:: BRIEF ::
Return the lines beginning at the one that contains "SW1: button (GND, LEVEL)" and continuing to the end of the entries, including both ends, exactly as written and nothing else.

Itemized modification records:
'''

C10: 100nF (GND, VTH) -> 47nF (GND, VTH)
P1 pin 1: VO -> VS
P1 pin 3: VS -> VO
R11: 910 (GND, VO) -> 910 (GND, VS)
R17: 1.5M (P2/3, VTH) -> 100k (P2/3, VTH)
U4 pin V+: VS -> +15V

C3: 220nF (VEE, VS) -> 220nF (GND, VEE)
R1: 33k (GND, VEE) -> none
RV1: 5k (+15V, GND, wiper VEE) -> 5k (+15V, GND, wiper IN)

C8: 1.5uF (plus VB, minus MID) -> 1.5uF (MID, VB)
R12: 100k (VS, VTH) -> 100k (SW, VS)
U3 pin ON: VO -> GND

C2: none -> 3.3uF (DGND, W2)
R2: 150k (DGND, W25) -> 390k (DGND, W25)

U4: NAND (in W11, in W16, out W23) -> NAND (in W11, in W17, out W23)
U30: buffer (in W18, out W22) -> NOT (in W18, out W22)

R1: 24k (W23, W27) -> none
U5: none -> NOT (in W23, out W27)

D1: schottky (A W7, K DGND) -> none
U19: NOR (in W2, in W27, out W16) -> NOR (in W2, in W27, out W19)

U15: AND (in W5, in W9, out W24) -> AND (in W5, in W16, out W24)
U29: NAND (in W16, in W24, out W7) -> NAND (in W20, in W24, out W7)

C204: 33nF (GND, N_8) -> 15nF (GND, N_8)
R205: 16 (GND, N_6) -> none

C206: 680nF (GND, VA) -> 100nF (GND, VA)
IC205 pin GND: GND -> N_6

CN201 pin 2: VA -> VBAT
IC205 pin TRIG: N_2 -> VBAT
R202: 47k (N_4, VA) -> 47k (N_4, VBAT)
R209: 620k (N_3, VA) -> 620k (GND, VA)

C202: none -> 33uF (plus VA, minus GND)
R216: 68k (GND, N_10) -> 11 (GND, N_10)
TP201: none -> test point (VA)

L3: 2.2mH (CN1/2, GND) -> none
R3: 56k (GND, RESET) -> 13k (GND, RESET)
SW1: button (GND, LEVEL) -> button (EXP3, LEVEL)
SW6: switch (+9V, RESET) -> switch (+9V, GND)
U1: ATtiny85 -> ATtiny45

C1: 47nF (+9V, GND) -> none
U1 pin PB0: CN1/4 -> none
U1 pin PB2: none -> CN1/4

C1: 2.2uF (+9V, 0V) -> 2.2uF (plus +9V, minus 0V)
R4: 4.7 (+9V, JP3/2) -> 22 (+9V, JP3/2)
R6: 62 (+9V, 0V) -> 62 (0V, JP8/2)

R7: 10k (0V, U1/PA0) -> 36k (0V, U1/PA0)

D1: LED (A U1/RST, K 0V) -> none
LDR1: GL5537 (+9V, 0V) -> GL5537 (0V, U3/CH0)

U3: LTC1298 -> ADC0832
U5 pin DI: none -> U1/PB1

'''

:: COMPLETED EXERCISE ::
SW1: button (GND, LEVEL) -> button (EXP3, LEVEL)
SW6: switch (+9V, RESET) -> switch (+9V, GND)
U1: ATtiny85 -> ATtiny45

C1: 47nF (+9V, GND) -> none
U1 pin PB0: CN1/4 -> none
U1 pin PB2: none -> CN1/4

C1: 2.2uF (+9V, 0V) -> 2.2uF (plus +9V, minus 0V)
R4: 4.7 (+9V, JP3/2) -> 22 (+9V, JP3/2)
R6: 62 (+9V, 0V) -> 62 (0V, JP8/2)

R7: 10k (0V, U1/PA0) -> 36k (0V, U1/PA0)

D1: LED (A U1/RST, K 0V) -> none
LDR1: GL5537 (+9V, 0V) -> GL5537 (0V, U3/CH0)

U3: LTC1298 -> ADC0832
U5 pin DI: none -> U1/PB1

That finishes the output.